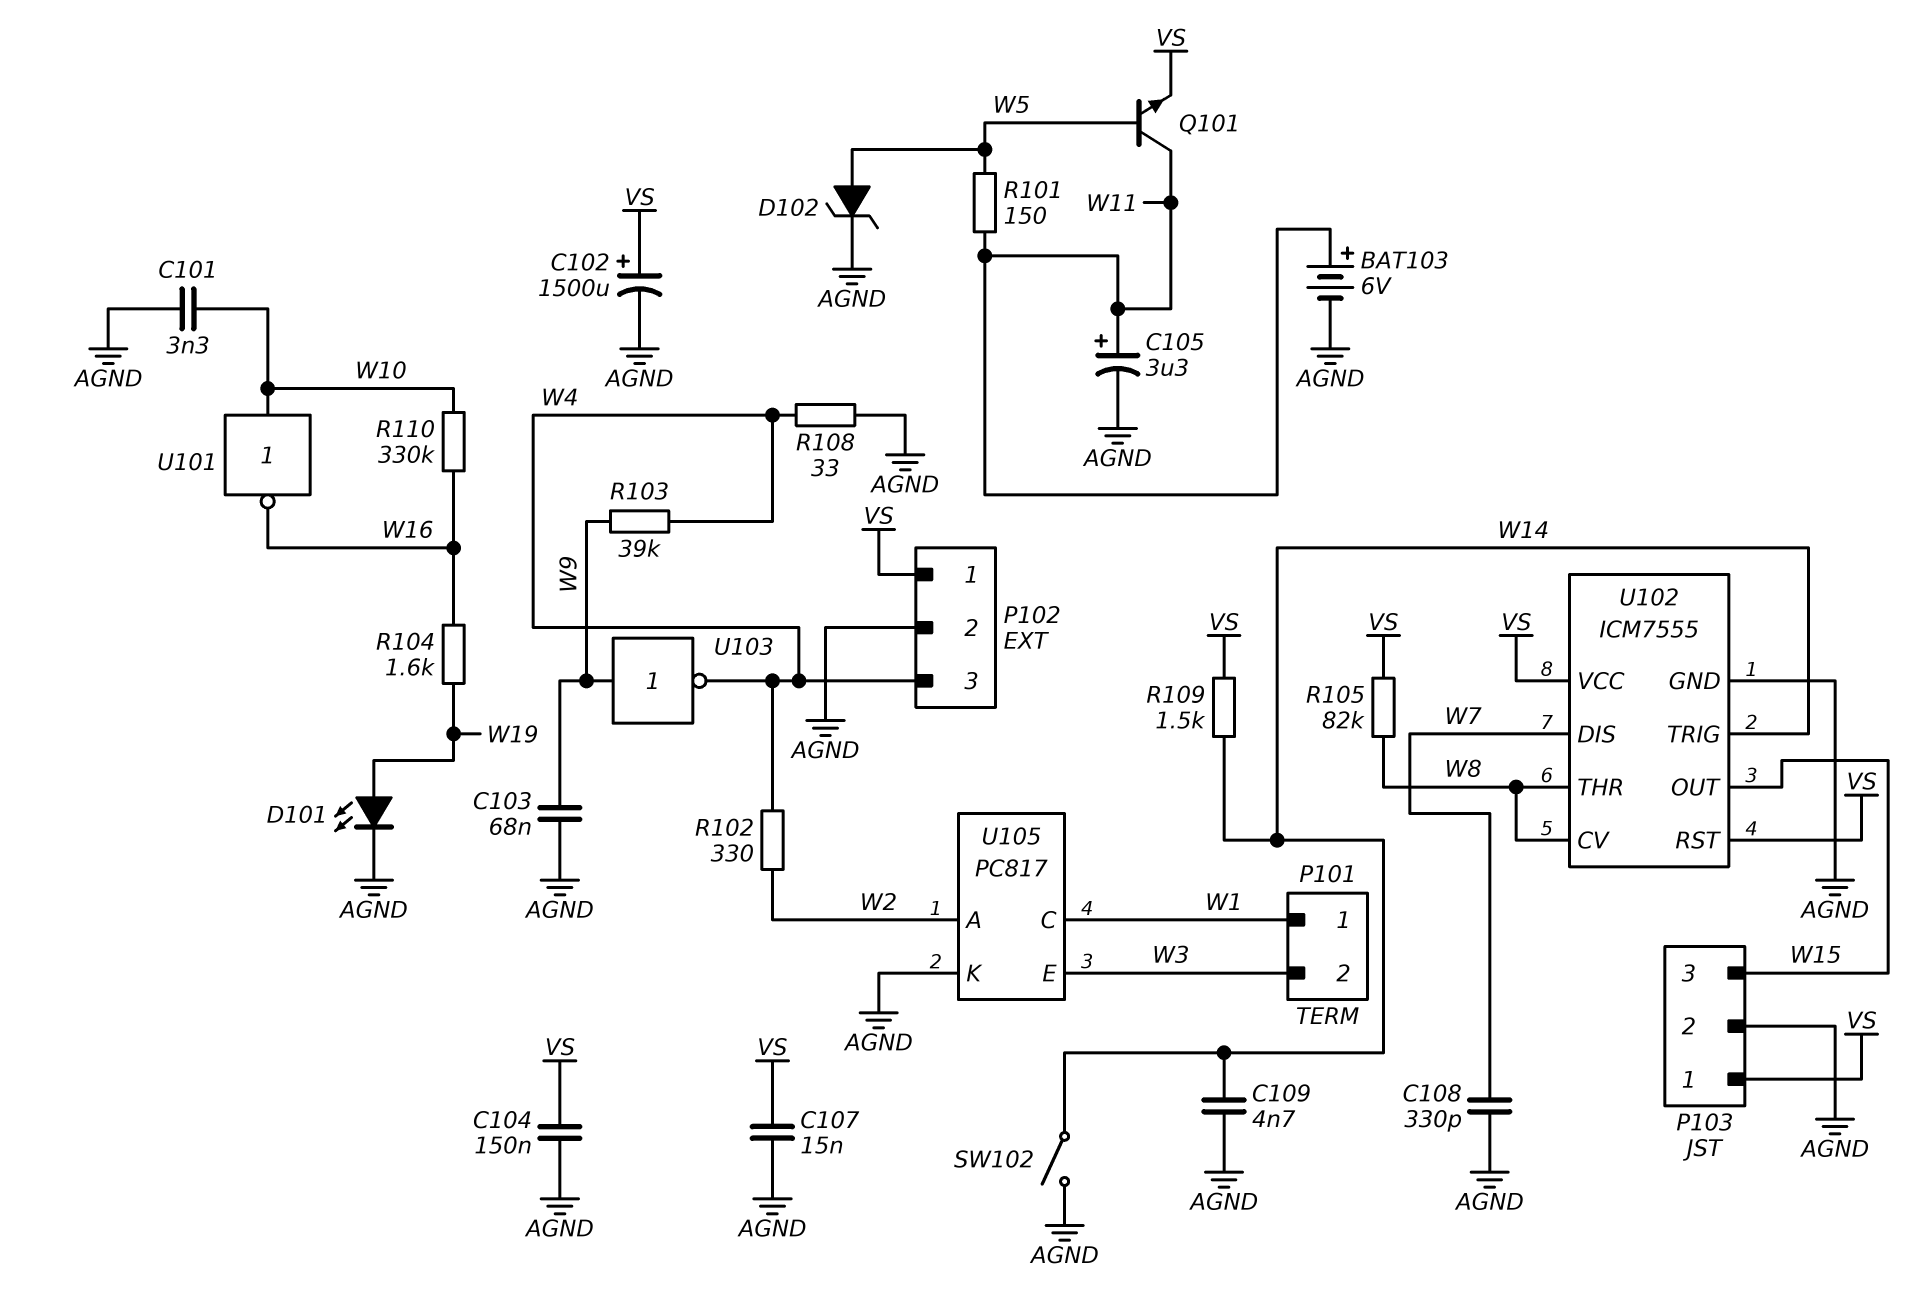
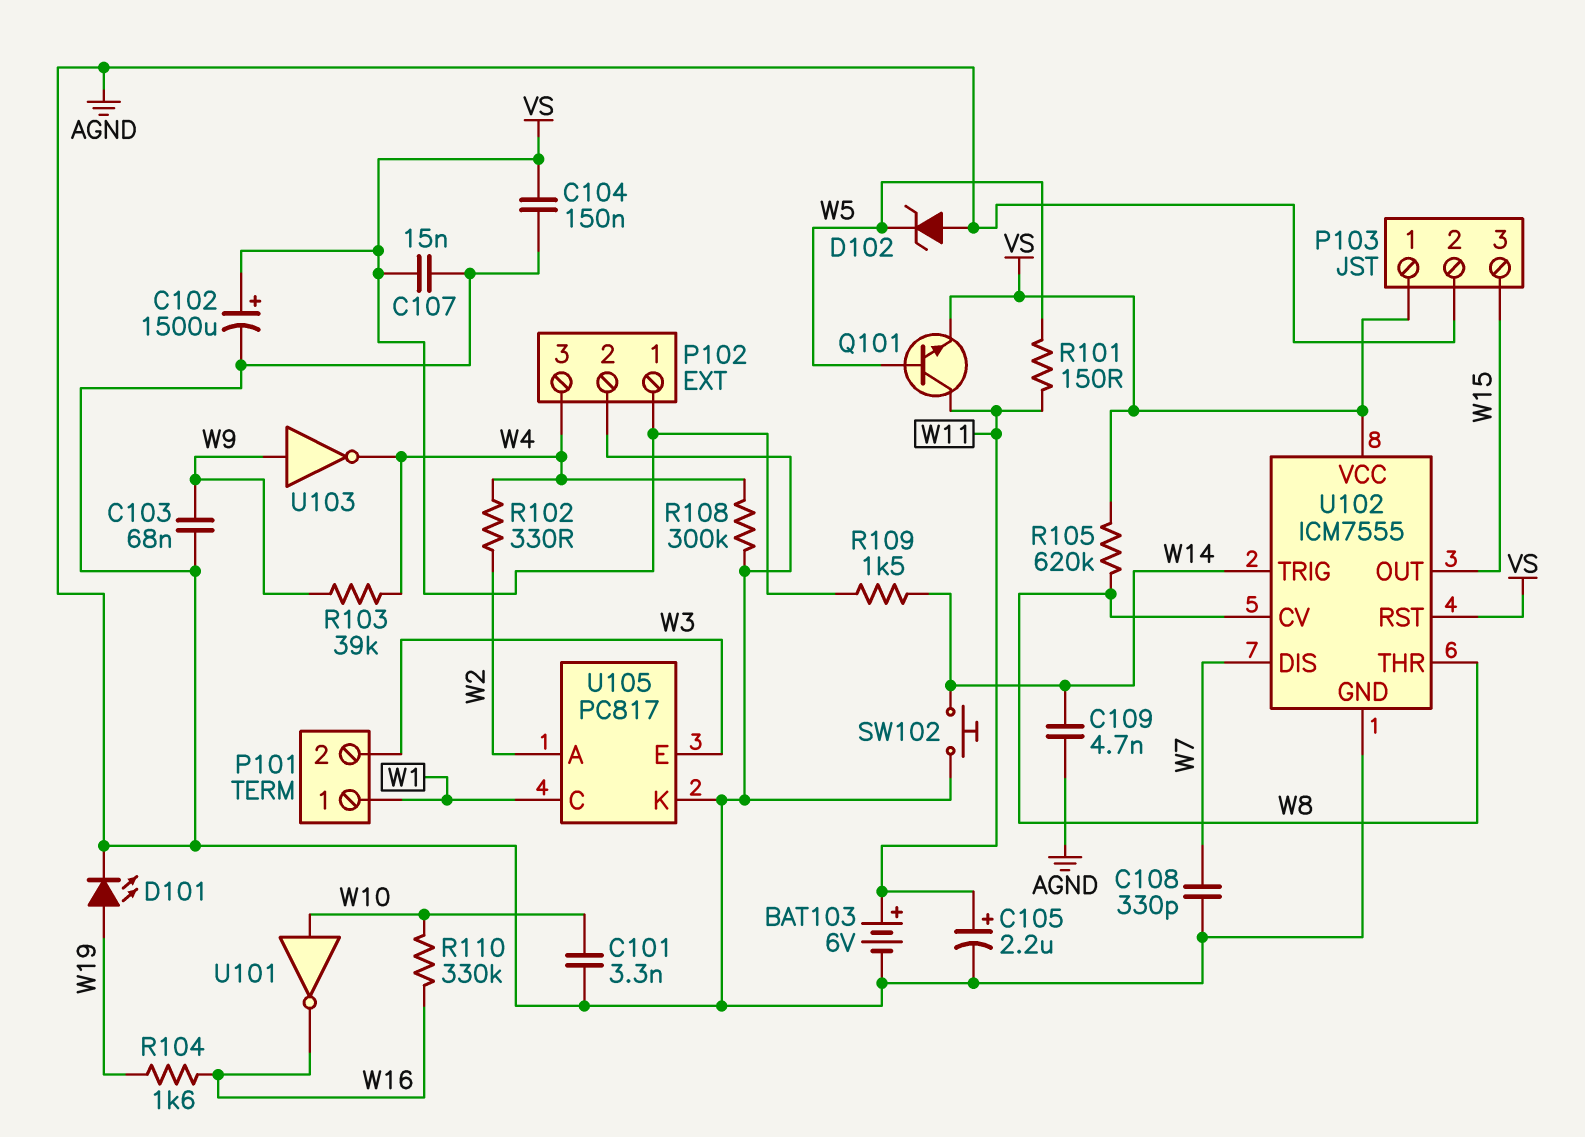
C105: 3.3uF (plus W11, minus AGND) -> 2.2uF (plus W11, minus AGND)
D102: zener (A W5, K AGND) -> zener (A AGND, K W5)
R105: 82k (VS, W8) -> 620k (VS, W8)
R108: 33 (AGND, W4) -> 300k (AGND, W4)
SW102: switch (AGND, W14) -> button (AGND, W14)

------------------------

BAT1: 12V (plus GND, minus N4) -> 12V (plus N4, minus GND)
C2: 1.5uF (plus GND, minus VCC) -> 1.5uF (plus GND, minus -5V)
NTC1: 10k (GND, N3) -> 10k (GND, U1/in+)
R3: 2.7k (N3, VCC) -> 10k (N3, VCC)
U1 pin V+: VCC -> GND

------------------------

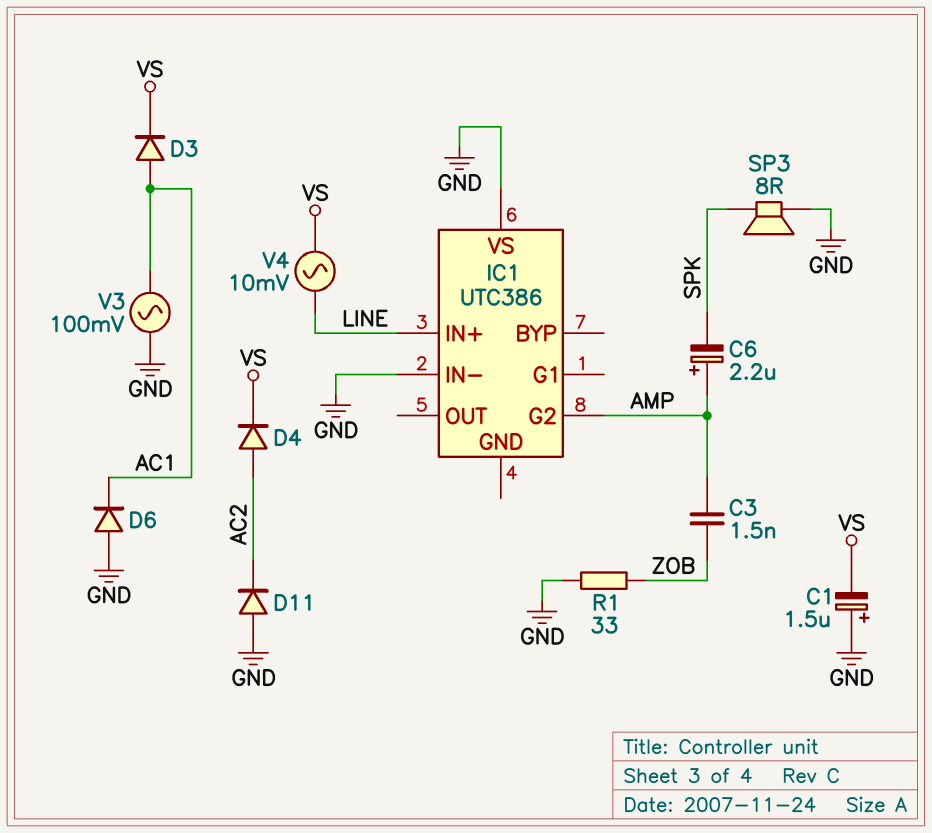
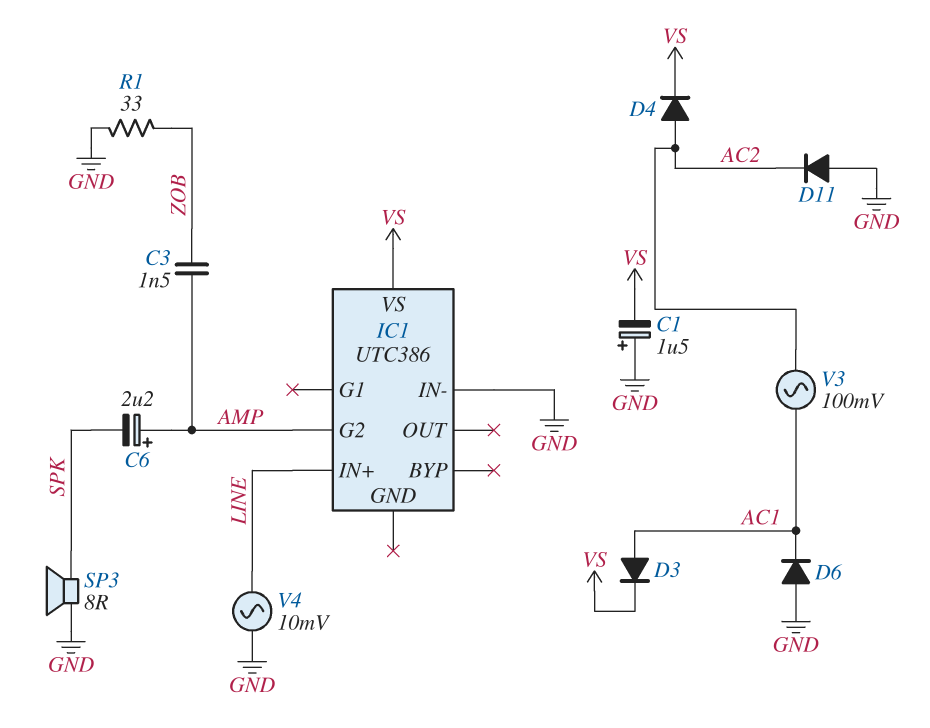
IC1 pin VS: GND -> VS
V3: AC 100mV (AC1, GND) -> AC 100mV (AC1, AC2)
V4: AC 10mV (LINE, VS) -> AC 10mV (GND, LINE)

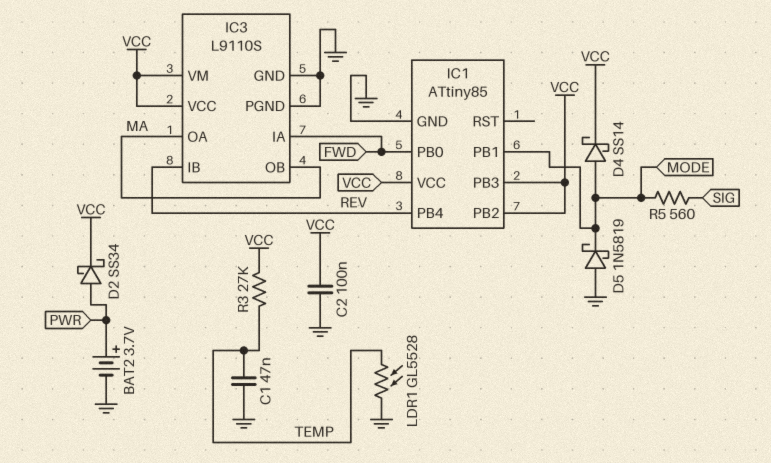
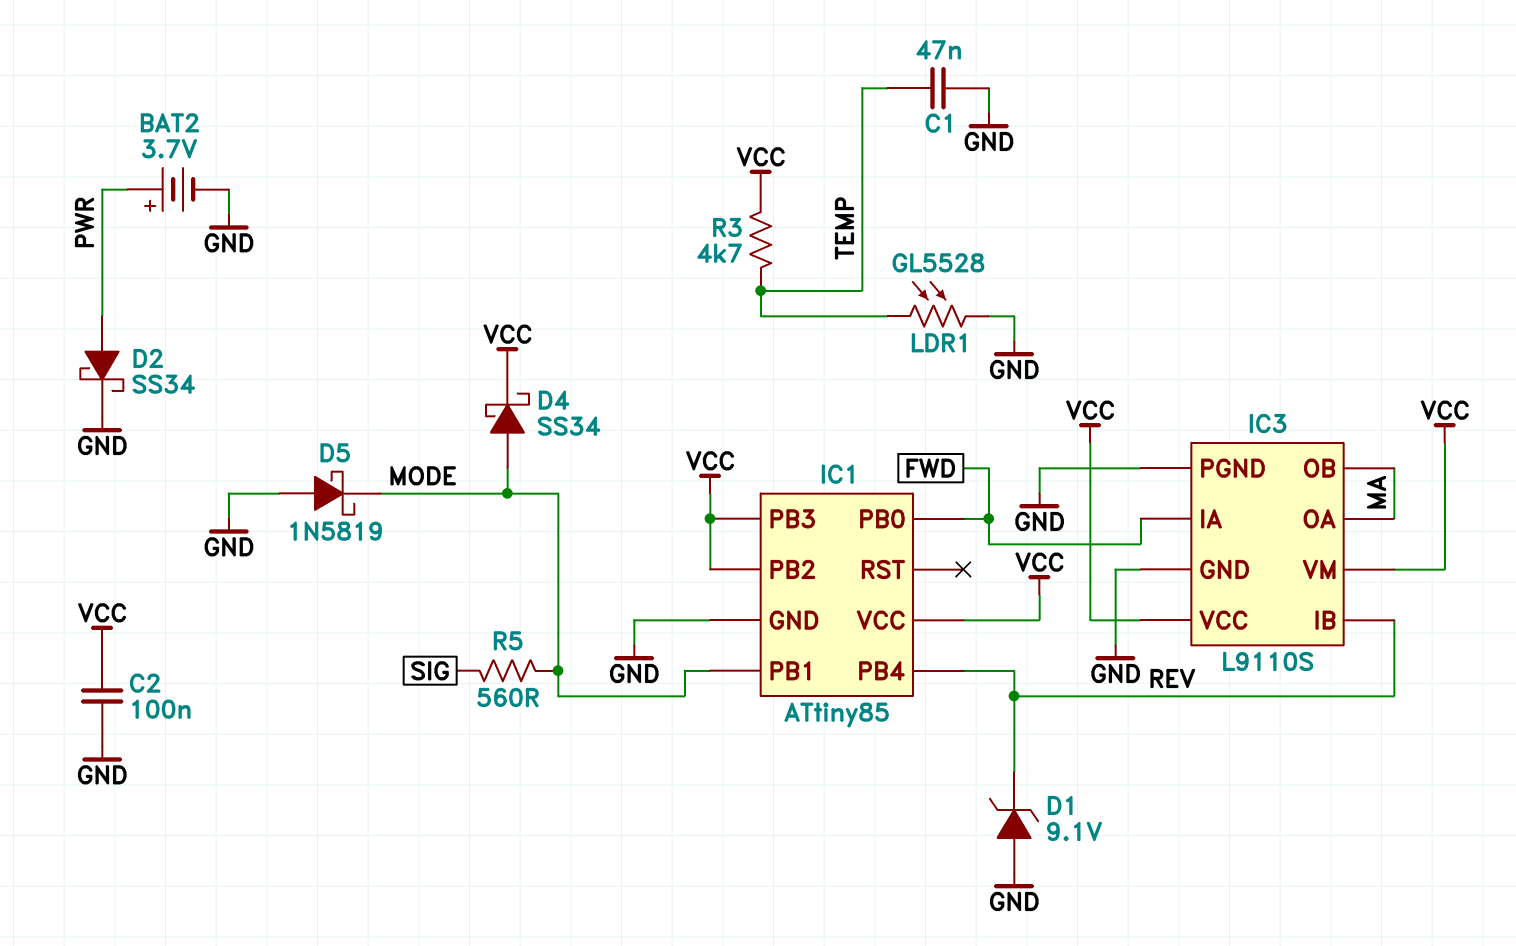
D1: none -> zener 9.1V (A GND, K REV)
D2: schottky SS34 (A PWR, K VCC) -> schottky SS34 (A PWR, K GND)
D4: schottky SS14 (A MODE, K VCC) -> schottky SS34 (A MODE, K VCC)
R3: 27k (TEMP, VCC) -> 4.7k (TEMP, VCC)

------------------------

* Your assignment
Reproduce every line from the listing above that holds the word "AGND".

* Output of the exercise
C105: 3.3uF (plus W11, minus AGND) -> 2.2uF (plus W11, minus AGND)
D102: zener (A W5, K AGND) -> zener (A AGND, K W5)
R108: 33 (AGND, W4) -> 300k (AGND, W4)
SW102: switch (AGND, W14) -> button (AGND, W14)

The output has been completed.